((
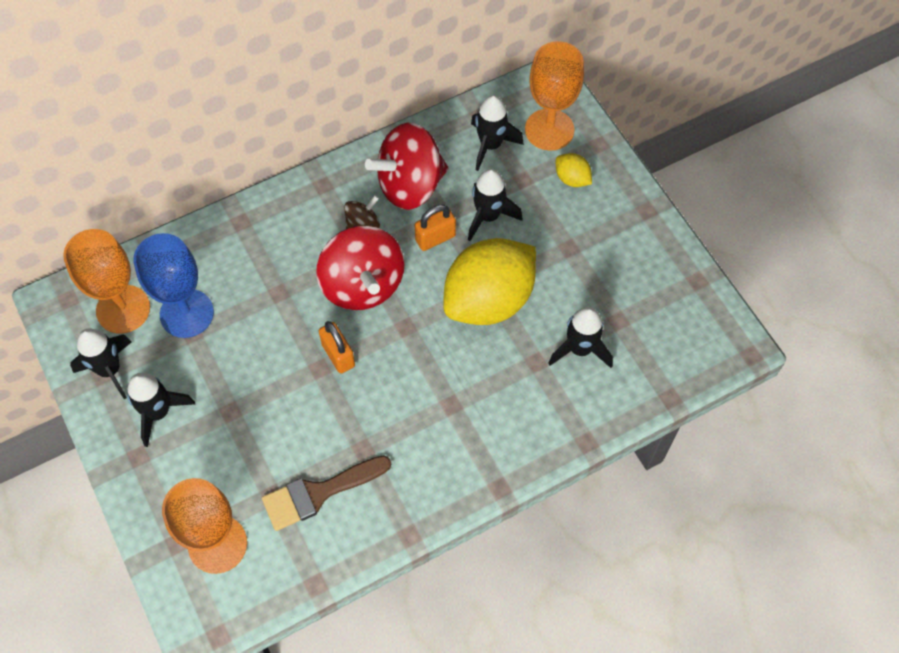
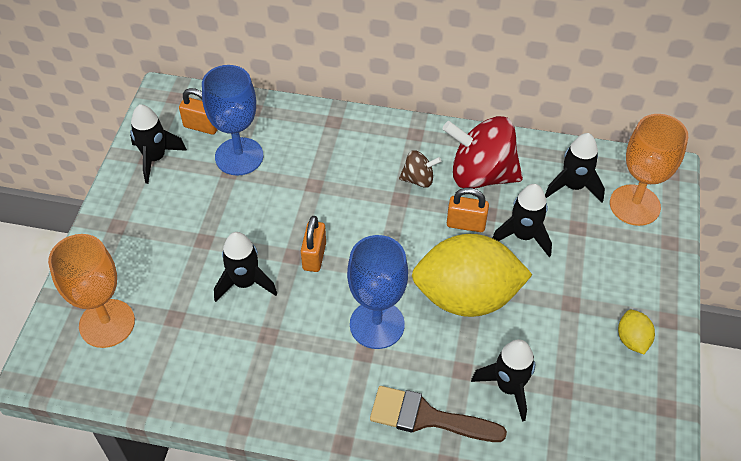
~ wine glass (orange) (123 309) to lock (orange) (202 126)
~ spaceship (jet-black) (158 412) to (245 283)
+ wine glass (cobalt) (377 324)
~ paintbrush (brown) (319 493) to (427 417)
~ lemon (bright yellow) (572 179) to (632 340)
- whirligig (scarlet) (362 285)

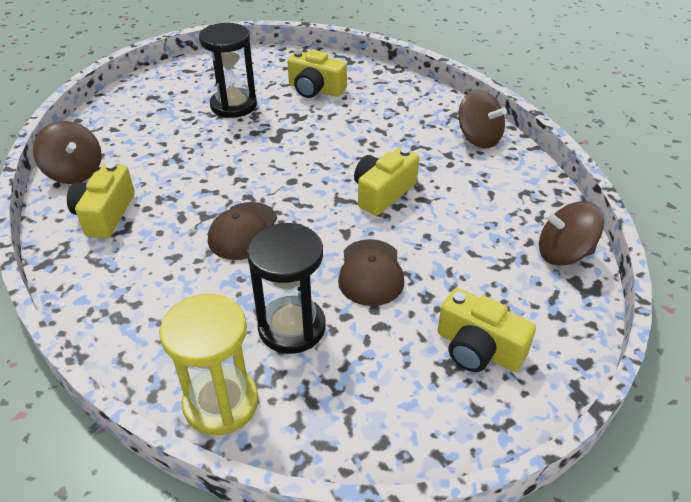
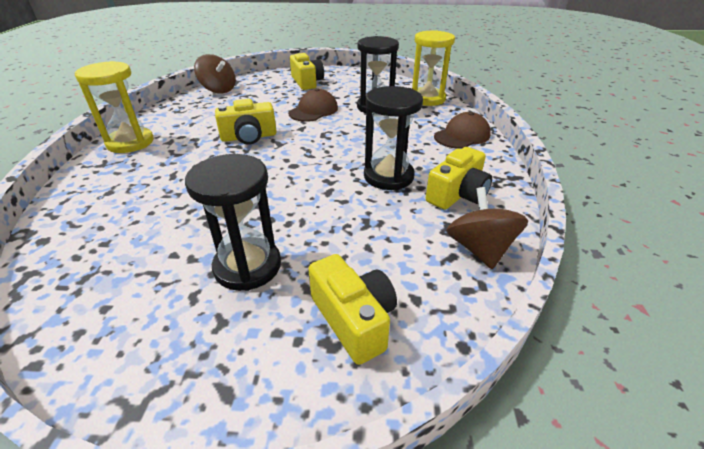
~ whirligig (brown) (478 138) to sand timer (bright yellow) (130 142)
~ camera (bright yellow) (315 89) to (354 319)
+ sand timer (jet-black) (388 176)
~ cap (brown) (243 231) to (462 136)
))
# [Task description]
Which lines of the data hold the string "bright"? Return each of them.

# [Final answer]
~ lemon (bright yellow) (572 179) to (632 340)
~ whirligig (brown) (478 138) to sand timer (bright yellow) (130 142)
~ camera (bright yellow) (315 89) to (354 319)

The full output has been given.